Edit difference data
□ □ □ □ □

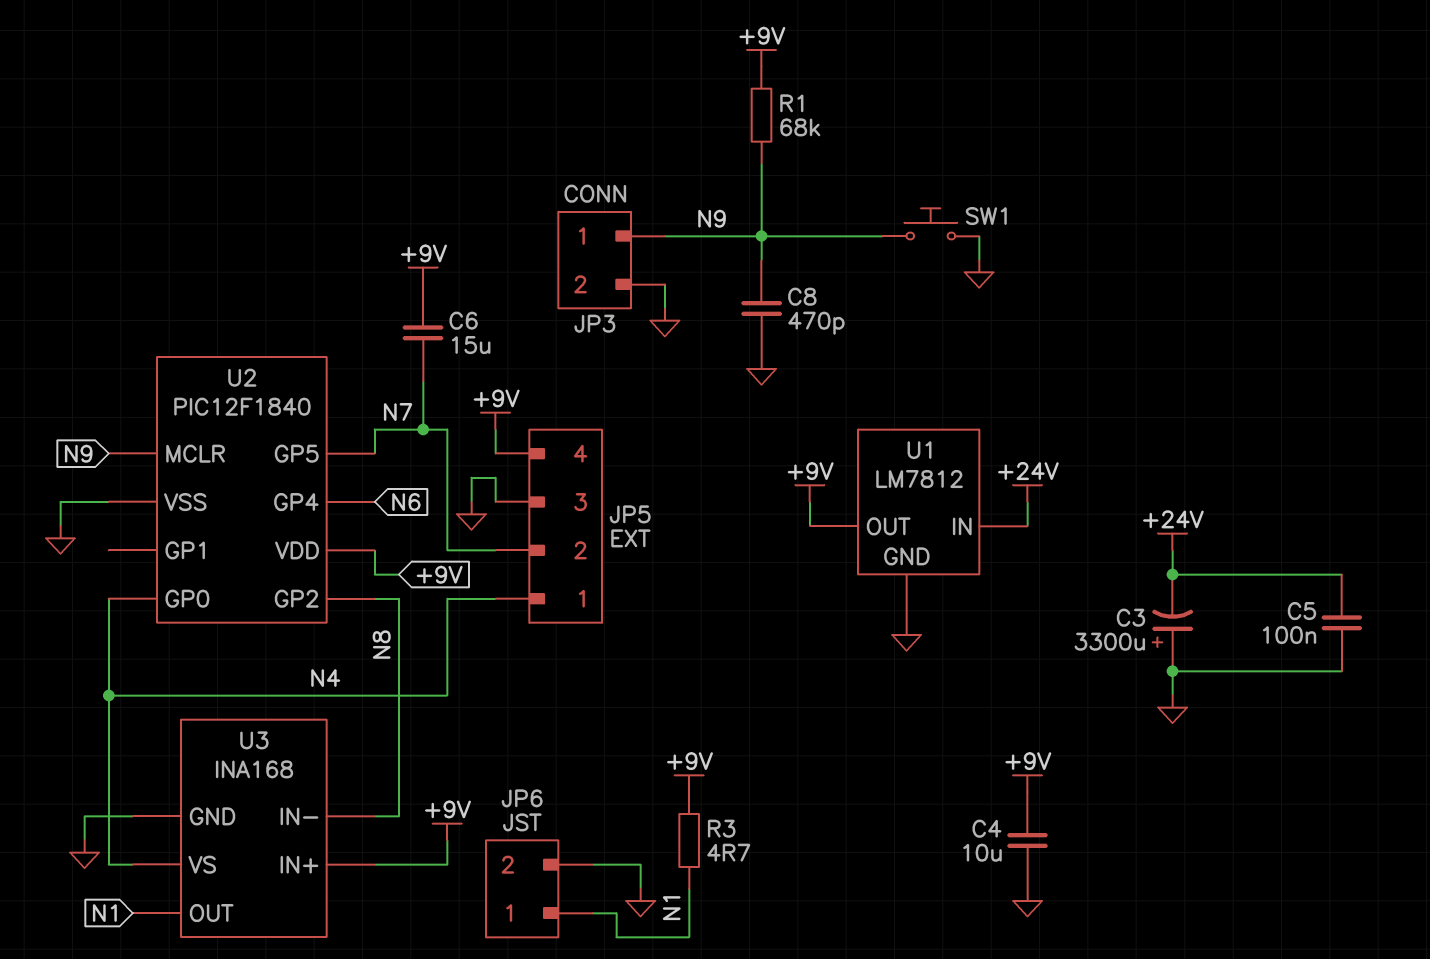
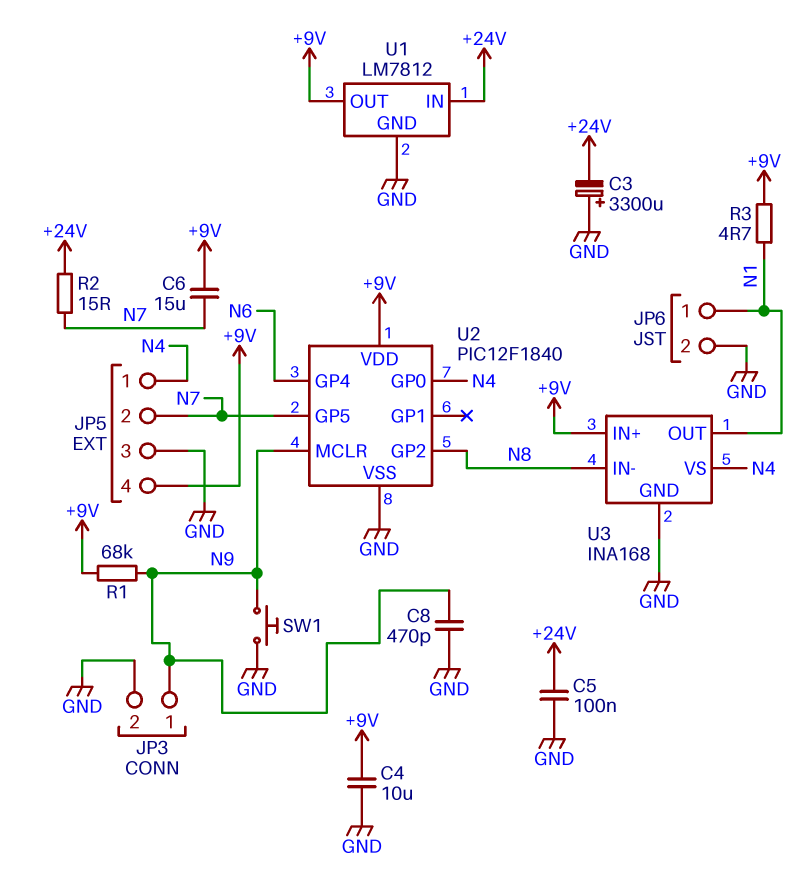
R2: none -> 15 (+24V, N7)

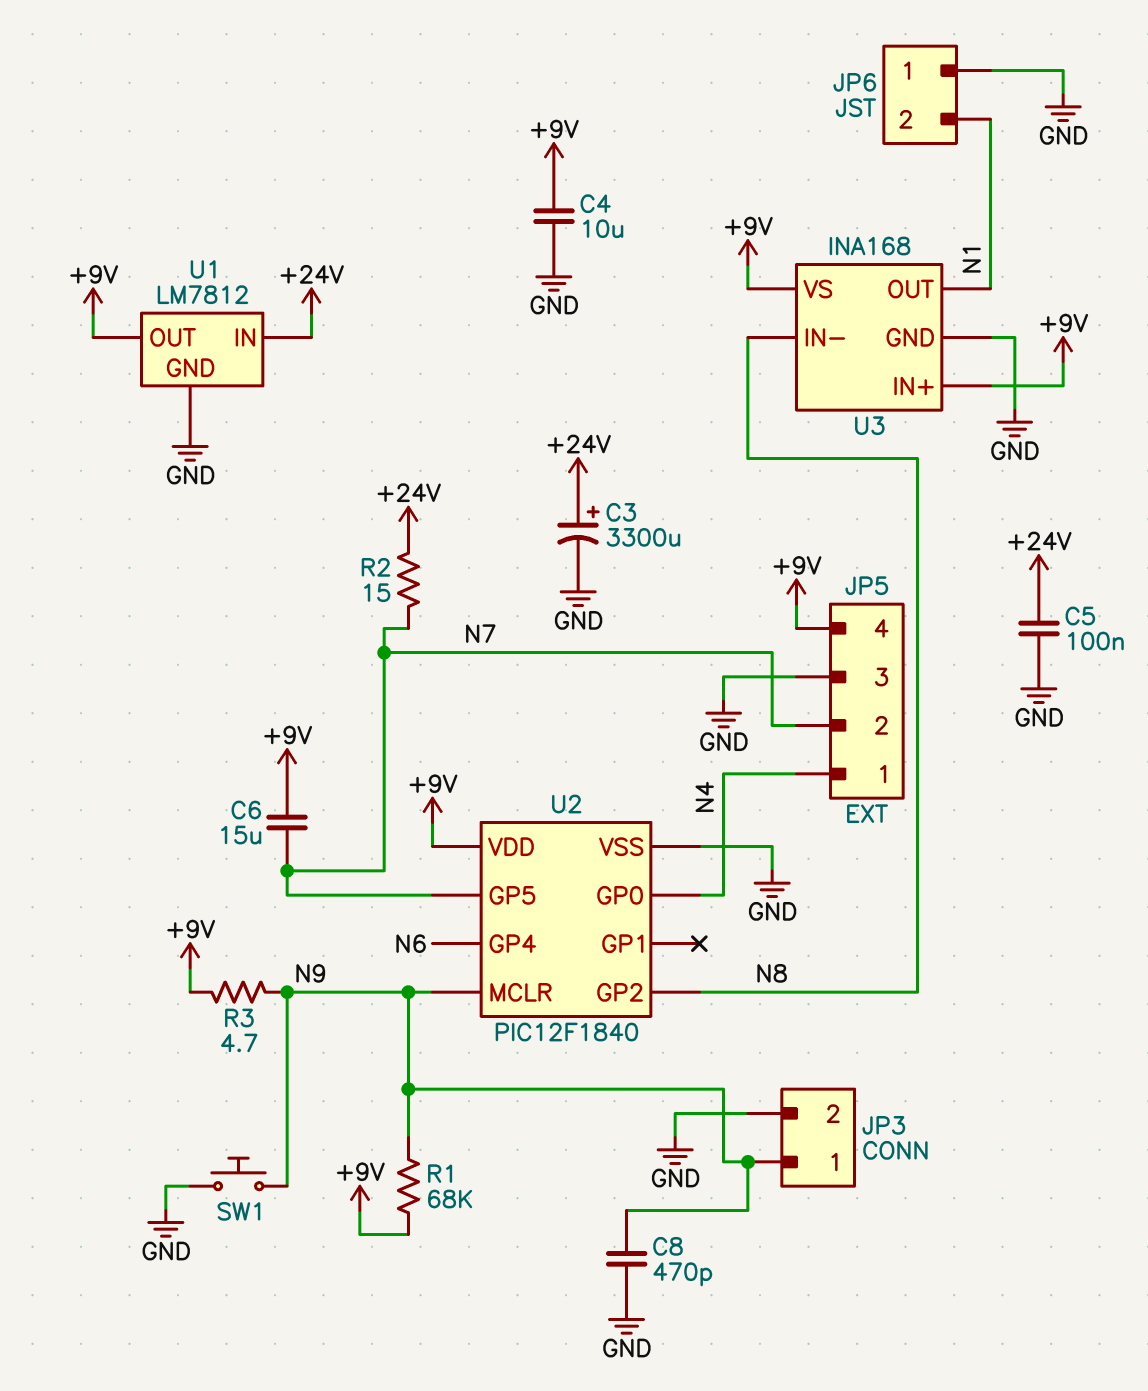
C3: 3300uF (plus GND, minus +24V) -> 3300uF (plus +24V, minus GND)
JP6 pin 1: N1 -> GND
JP6 pin 2: GND -> N1
R3: 4.7 (+9V, N1) -> 4.7 (+9V, N9)
U3 pin VS: N4 -> +9V

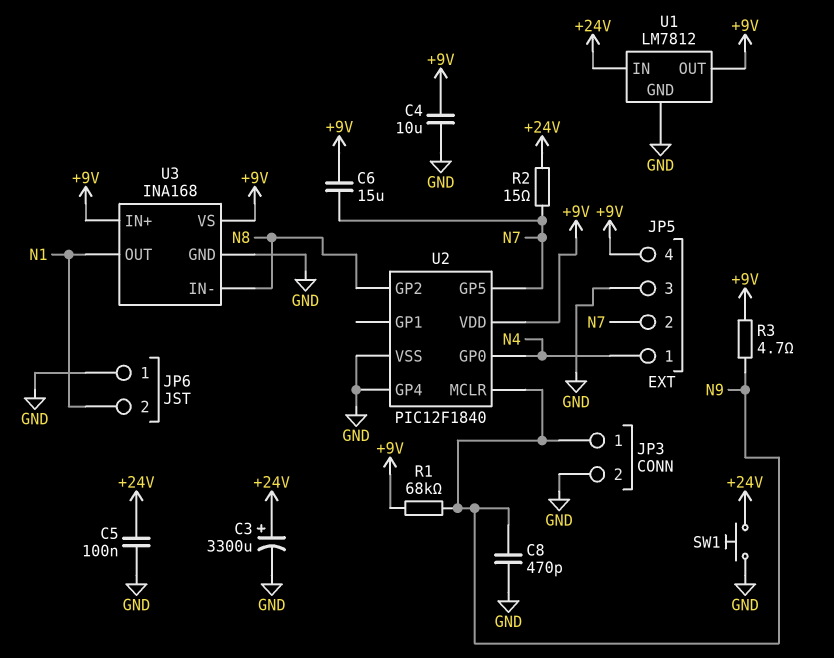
SW1: button (GND, N9) -> button (+24V, GND)
U2 pin GP4: N6 -> GND

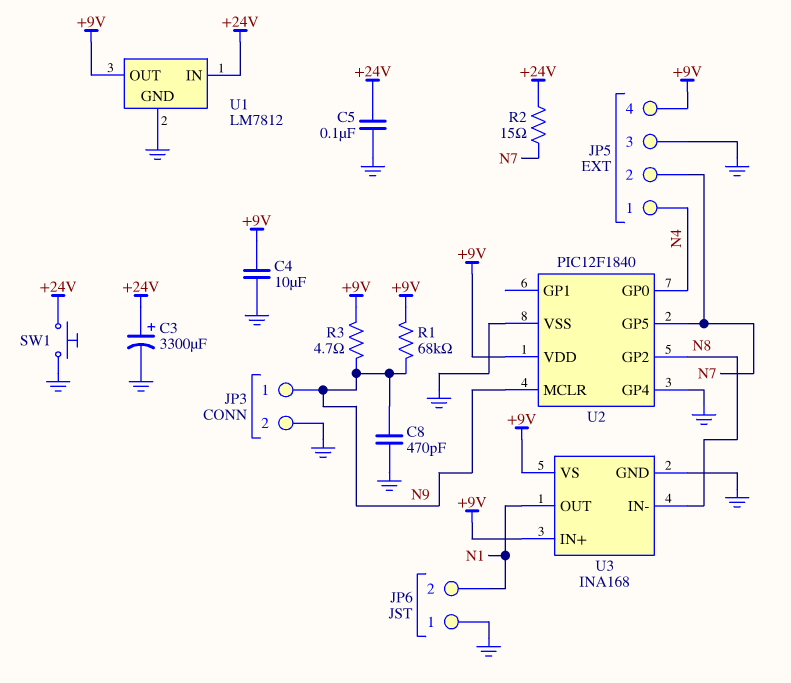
C6: 15uF (+9V, N7) -> none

□ □ □ □ □

Return only the lines from the one that contains "U3 pin VS: N4 -> +9V" through the closing line of the data, inclusive, reproduced exactly and with every picture left out.

◆ **Answer box**
U3 pin VS: N4 -> +9V

SW1: button (GND, N9) -> button (+24V, GND)
U2 pin GP4: N6 -> GND

C6: 15uF (+9V, N7) -> none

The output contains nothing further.